The exercise -
Please print every one of the entries below word for word, leaving out the pictures.

Task inputs -

· · · · · · ·

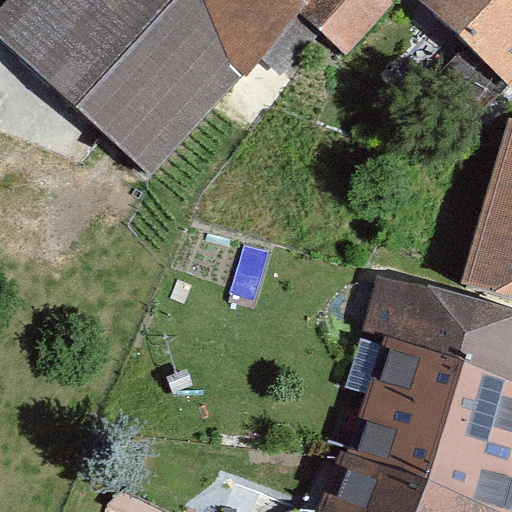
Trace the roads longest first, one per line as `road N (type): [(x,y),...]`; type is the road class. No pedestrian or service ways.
road 1 (track): [(32,511),(48,484),(122,483),(289,511)]
road 2 (track): [(0,218),(68,240),(122,213)]
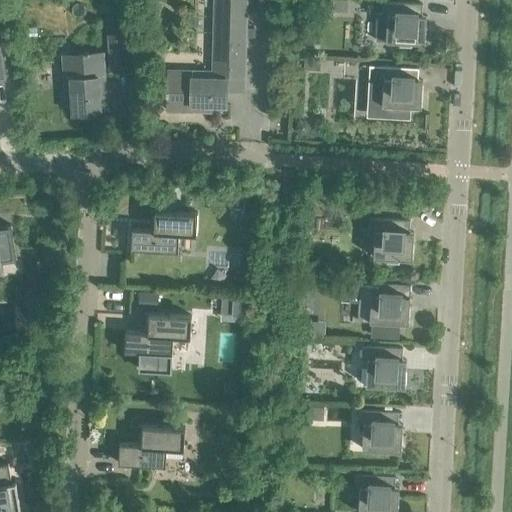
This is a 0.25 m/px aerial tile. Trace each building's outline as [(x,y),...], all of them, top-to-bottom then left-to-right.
[(227,70),(244,71),(246,0),(213,0),(212,72),(167,71),(167,91),(165,91),(165,96),(167,96),(166,111),(202,112),(202,106),(226,107),(227,70)] [(329,0),(329,12),(347,12),(346,0),(329,0)] [(387,16),(385,41),(399,42),(399,47),(410,48),(411,43),(424,44),(426,25),(421,25),(422,4),(382,2),(381,15),(387,16)] [(107,36),(109,68),(125,67),(123,35),(107,36)] [(99,89),(105,89),(103,53),(88,54),(87,52),(83,52),(83,54),(77,55),(77,61),(62,62),(64,91),(70,91),(72,115),(100,113),(99,89)] [(369,115),(395,116),(407,117),(407,107),(421,108),(422,89),(417,89),(418,68),(372,66),(369,115)] [(298,124),(296,130),(301,135),(308,133),(309,127),(304,122),(298,124)] [(228,208),(243,209),(244,194),(229,193),(228,208)] [(178,233),(196,234),(197,213),(154,210),(153,230),(131,228),(130,249),(177,251),(178,233)] [(374,232),(373,257),(387,258),(386,263),(398,264),(398,259),(412,260),(413,241),(408,241),(409,220),(369,218),(368,232),(374,232)] [(0,261),(15,259),(10,225),(0,226),(0,261)] [(372,322),(371,334),(397,336),(398,323),(408,324),(411,285),(360,282),(357,321),(372,322)] [(15,286),(14,340),(43,340),(44,286),(15,286)] [(139,292),(139,309),(157,309),(157,292),(139,292)] [(222,297),(221,314),(245,316),(246,298),(222,297)] [(190,337),(191,316),(149,313),(147,332),(125,331),(124,352),(171,354),(173,336),(190,337)] [(302,321),(302,337),(324,338),(325,322),(302,321)] [(302,342),(302,352),(310,352),(311,342),(302,342)] [(367,360),(366,385),(405,388),(406,369),(401,369),(402,348),(362,346),(361,359),(367,360)] [(310,407),(310,420),(323,420),(324,408),(310,407)] [(363,424),(362,449),(401,452),(402,433),(397,433),(398,412),(358,410),(357,423),(363,424)] [(183,449),(185,428),(142,425),(141,444),(119,443),(117,463),(165,466),(166,448),(183,449)] [(20,511),(15,482),(11,483),(7,463),(0,464),(0,511),(20,511)] [(358,511),(397,511),(398,497),(393,497),(395,476),(354,474),(354,487),(360,488),(358,511)]
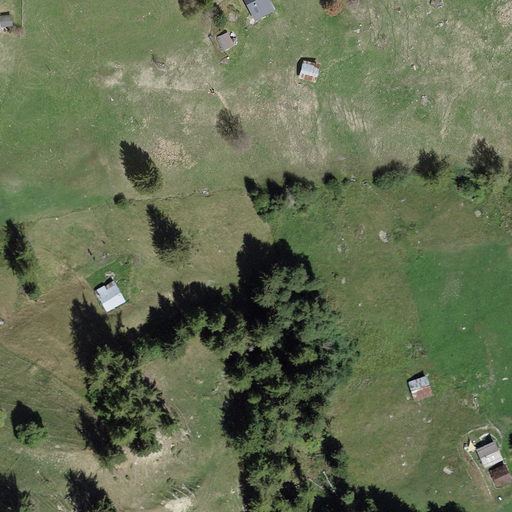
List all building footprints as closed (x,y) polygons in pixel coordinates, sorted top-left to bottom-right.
[(274,0),(250,0),(263,24),(282,15),(274,0)] [(14,17),(0,17),(0,23),(0,29),(14,28),(14,17)] [(235,33),(219,39),(224,51),(240,45),(235,33)] [(324,69),(305,62),(299,78),(318,85),(324,69)] [(115,282),(95,292),(106,313),(126,303),(115,282)] [(430,375),(409,382),(416,404),(437,397),(430,375)] [(500,441),(479,452),(488,470),(510,459),(500,441)] [(491,471),(496,485),(511,479),(511,476),(507,465),(491,471)]
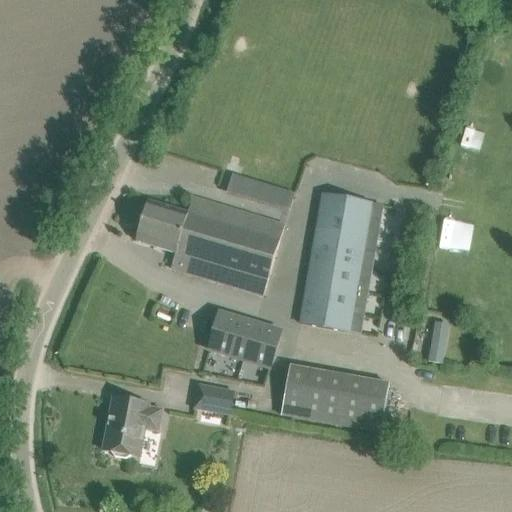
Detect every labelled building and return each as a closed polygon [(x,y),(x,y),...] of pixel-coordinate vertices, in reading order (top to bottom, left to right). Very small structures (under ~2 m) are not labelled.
[(301,325),(349,333),(371,204),(323,196),(301,325)] [(171,269),(190,275),(263,297),(285,226),(192,198),(188,214),(148,202),(136,242),(175,254),(171,269)] [(455,257),(459,238),(440,233),(436,252),(455,257)] [(220,314),(209,351),(270,369),(281,333),(220,314)] [(436,321),(429,361),(442,363),(450,323),(436,321)] [(281,418),(380,435),(389,384),(290,366),(281,418)] [(194,410),(231,417),(235,394),(199,387),(194,410)] [(103,452),(111,453),(115,458),(126,460),(131,457),(140,459),(146,426),(159,429),(163,411),(149,408),(150,406),(113,399),(103,452)]
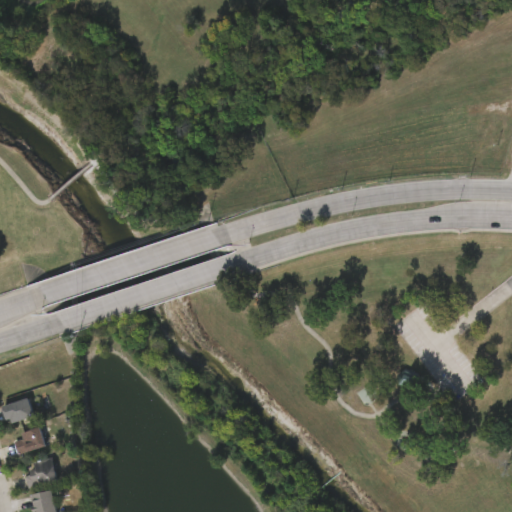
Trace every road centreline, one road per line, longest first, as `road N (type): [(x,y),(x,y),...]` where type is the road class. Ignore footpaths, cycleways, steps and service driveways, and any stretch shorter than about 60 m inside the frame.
road 1 (secondary): [(511,189),(382,193),(226,234)]
road 2 (secondary): [(238,263),(395,223),(511,218)]
road 3 (secondary): [(46,328),(238,263)]
road 4 (secondary): [(226,234),(35,299)]
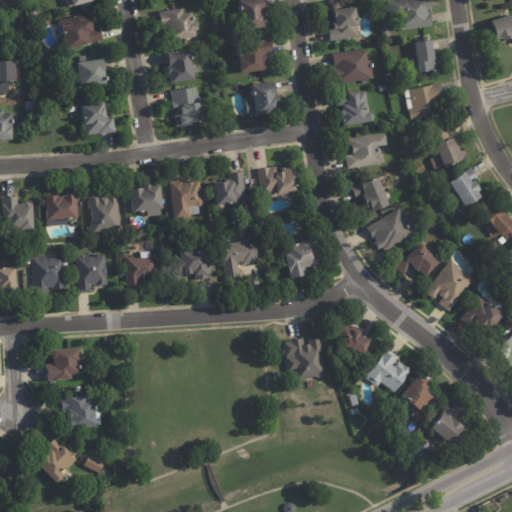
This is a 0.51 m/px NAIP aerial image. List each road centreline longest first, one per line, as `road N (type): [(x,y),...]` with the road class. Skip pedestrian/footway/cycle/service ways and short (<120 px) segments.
road 1 (residential): [(511,434),(429,332),(357,281),(319,162),(295,0)]
road 2 (residential): [(357,281),(262,312),(0,332)]
road 3 (residential): [(0,162),(313,128)]
road 4 (residential): [(460,0),(475,99),(494,153),(511,171)]
road 5 (residential): [(153,151),(127,0)]
road 6 (tertiary): [(511,449),(383,511)]
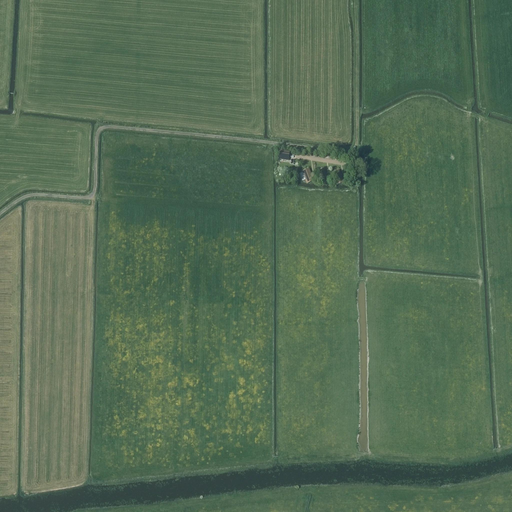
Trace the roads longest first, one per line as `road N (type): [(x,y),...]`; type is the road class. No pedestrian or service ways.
road 1 (unclassified): [(0,215),(29,197),(91,197),(97,134),(105,127),(353,151)]
road 2 (track): [(355,0),(353,151)]
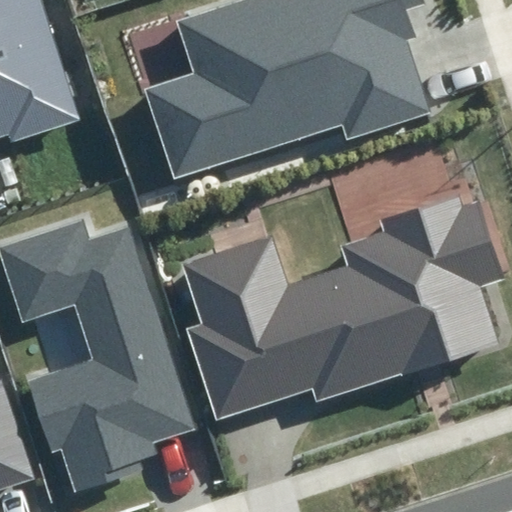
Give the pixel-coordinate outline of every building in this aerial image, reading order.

· · · · · · ·

Expected answer -
Trace the roads longest first, one per line as `road N (type): [(x,y),...]`; type is the road class. No pedestrian or service ways.
road 1 (track): [(32,511),(48,484),(122,483),(289,511)]
road 2 (track): [(0,218),(68,240),(122,213)]
This is a 0.25 m/px aerial tile. Trace each building's outline as [(x,y),...], all of them, top-to-bottom then left-to-right.
[(227,70),(244,71),(246,0),(213,0),(212,72),(167,71),(167,91),(165,91),(165,96),(167,96),(166,111),(202,112),(202,106),(226,107),(227,70)] [(329,0),(329,12),(347,12),(346,0),(329,0)] [(387,16),(385,41),(399,42),(399,47),(410,48),(411,43),(424,44),(426,25),(421,25),(422,4),(382,2),(381,15),(387,16)] [(107,36),(109,68),(125,67),(123,35),(107,36)] [(99,89),(105,89),(103,53),(88,54),(87,52),(83,52),(83,54),(77,55),(77,61),(62,62),(64,91),(70,91),(72,115),(100,113),(99,89)] [(369,115),(395,116),(407,117),(407,107),(421,108),(422,89),(417,89),(418,68),(372,66),(369,115)] [(298,124),(296,130),(301,135),(308,133),(309,127),(304,122),(298,124)] [(228,208),(243,209),(244,194),(229,193),(228,208)] [(178,233),(196,234),(197,213),(154,210),(153,230),(131,228),(130,249),(177,251),(178,233)] [(374,232),(373,257),(387,258),(386,263),(398,264),(398,259),(412,260),(413,241),(408,241),(409,220),(369,218),(368,232),(374,232)] [(0,261),(15,259),(10,225),(0,226),(0,261)] [(372,322),(371,334),(397,336),(398,323),(408,324),(411,285),(360,282),(357,321),(372,322)] [(15,286),(14,340),(43,340),(44,286),(15,286)] [(139,292),(139,309),(157,309),(157,292),(139,292)] [(222,297),(221,314),(245,316),(246,298),(222,297)] [(190,337),(191,316),(149,313),(147,332),(125,331),(124,352),(171,354),(173,336),(190,337)] [(302,321),(302,337),(324,338),(325,322),(302,321)] [(302,342),(302,352),(310,352),(311,342),(302,342)] [(367,360),(366,385),(405,388),(406,369),(401,369),(402,348),(362,346),(361,359),(367,360)] [(310,407),(310,420),(323,420),(324,408),(310,407)] [(363,424),(362,449),(401,452),(402,433),(397,433),(398,412),(358,410),(357,423),(363,424)] [(183,449),(185,428),(142,425),(141,444),(119,443),(117,463),(165,466),(166,448),(183,449)] [(20,511),(15,482),(11,483),(7,463),(0,464),(0,511),(20,511)] [(358,511),(397,511),(398,497),(393,497),(395,476),(354,474),(354,487),(360,488),(358,511)]
List all building footprints as closed (x,y) polygons in pixel coordinates, sorted top-left to bottom-right.
[(274,0),(250,0),(263,24),(282,15),(274,0)] [(14,17),(0,17),(0,23),(0,29),(14,28),(14,17)] [(235,33),(219,39),(224,51),(240,45),(235,33)] [(324,69),(305,62),(299,78),(318,85),(324,69)] [(115,282),(95,292),(106,313),(126,303),(115,282)] [(430,375),(409,382),(416,404),(437,397),(430,375)] [(500,441),(479,452),(488,470),(510,459),(500,441)] [(491,471),(496,485),(511,479),(511,476),(507,465),(491,471)]
Detect every labelled building and return each as a closed polygon [(x,y),(x,y),...] of pixel-coordinate vertices, in reading order (top to bottom, left to right). Very small structures (under ~2 m) are not labelled.
[(301,325),(349,333),(371,204),(323,196),(301,325)] [(171,269),(190,275),(263,297),(285,226),(192,198),(188,214),(148,202),(136,242),(175,254),(171,269)] [(455,257),(459,238),(440,233),(436,252),(455,257)] [(220,314),(209,351),(270,369),(281,333),(220,314)] [(436,321),(429,361),(442,363),(450,323),(436,321)] [(281,418),(380,435),(389,384),(290,366),(281,418)] [(194,410),(231,417),(235,394),(199,387),(194,410)] [(103,452),(111,453),(115,458),(126,460),(131,457),(140,459),(146,426),(159,429),(163,411),(149,408),(150,406),(113,399),(103,452)]
Trace every road centreline, one road per line, longest first, as `road N (type): [(x,y),(x,y),...]` where type is the road class. Ignore footpaths, cycleways, steps and service driveways, and any stretch shorter than about 60 m inside the frame.
road 1 (secondary): [(511,189),(382,193),(226,234)]
road 2 (secondary): [(238,263),(395,223),(511,218)]
road 3 (secondary): [(46,328),(238,263)]
road 4 (secondary): [(226,234),(35,299)]
This is a 0.51 m/px NAIP aerial image. List each road centreline longest first, one per line, as `road N (type): [(x,y),...]` with the road class. Skip pedestrian/footway/cycle/service ways and short (<120 px) segments.
road 1 (residential): [(511,434),(429,332),(357,281),(319,162),(295,0)]
road 2 (residential): [(357,281),(262,312),(0,332)]
road 3 (residential): [(0,162),(313,128)]
road 4 (residential): [(460,0),(475,99),(494,153),(511,171)]
road 5 (residential): [(153,151),(127,0)]
road 6 (tertiary): [(511,449),(383,511)]
Trace the roads longest first, one per line as `road N (type): [(x,y),...]`; type is the road class. No pedestrian or service ways.
road 1 (unclassified): [(0,215),(29,197),(91,197),(97,134),(105,127),(353,151)]
road 2 (track): [(355,0),(353,151)]
Give the pixel-coordinate outline of every building in this aerial image, reading order.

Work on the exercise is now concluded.